_YOUR INSTRUCTIONS_
For the entries below, print exactly the lines between the line holding "Istsen Tracker: [117,88,610,391]" and the line holding "Gateways: [686,235,763,297] ->", inclusive, and nothing else.

_RECORDS TO PROCESS_

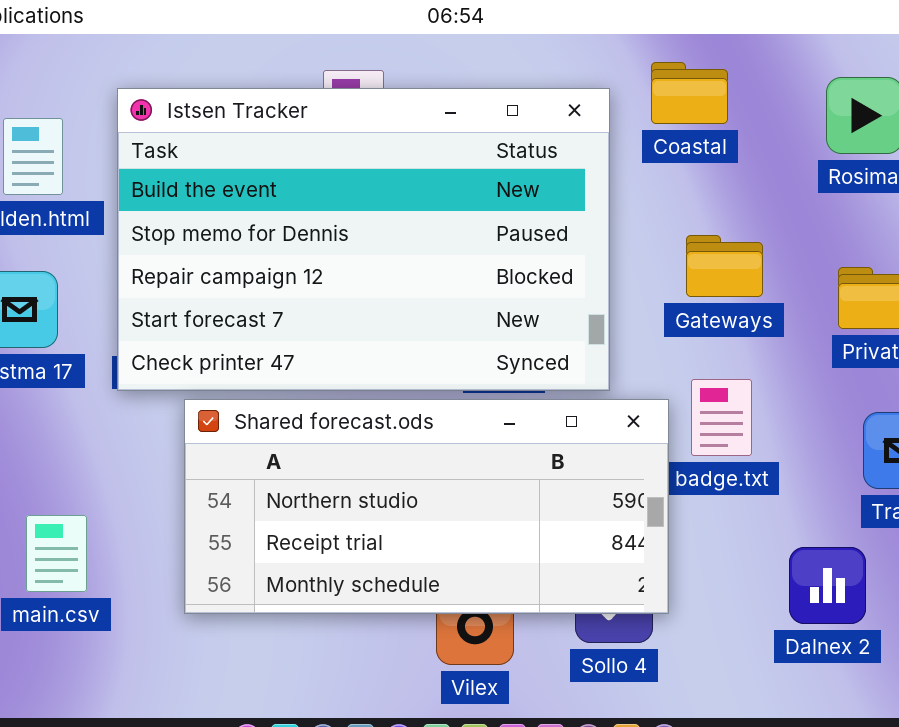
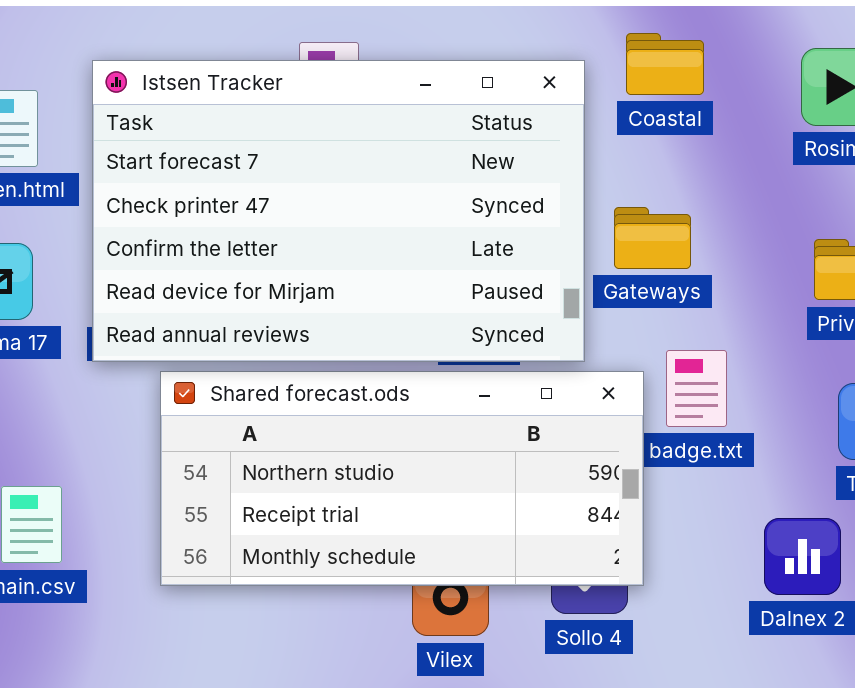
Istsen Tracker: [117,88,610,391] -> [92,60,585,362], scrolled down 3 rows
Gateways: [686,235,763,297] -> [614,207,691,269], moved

* * *

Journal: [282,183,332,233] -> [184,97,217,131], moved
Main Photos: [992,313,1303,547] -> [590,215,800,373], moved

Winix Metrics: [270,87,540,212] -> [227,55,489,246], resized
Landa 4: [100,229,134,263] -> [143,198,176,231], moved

==

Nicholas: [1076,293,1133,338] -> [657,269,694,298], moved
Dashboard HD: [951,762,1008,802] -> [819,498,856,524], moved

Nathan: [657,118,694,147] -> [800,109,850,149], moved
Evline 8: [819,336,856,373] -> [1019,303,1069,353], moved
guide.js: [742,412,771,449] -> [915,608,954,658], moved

_SOLUTION TO THIS TASK_
Istsen Tracker: [117,88,610,391] -> [92,60,585,362], scrolled down 3 rows
Gateways: [686,235,763,297] -> [614,207,691,269], moved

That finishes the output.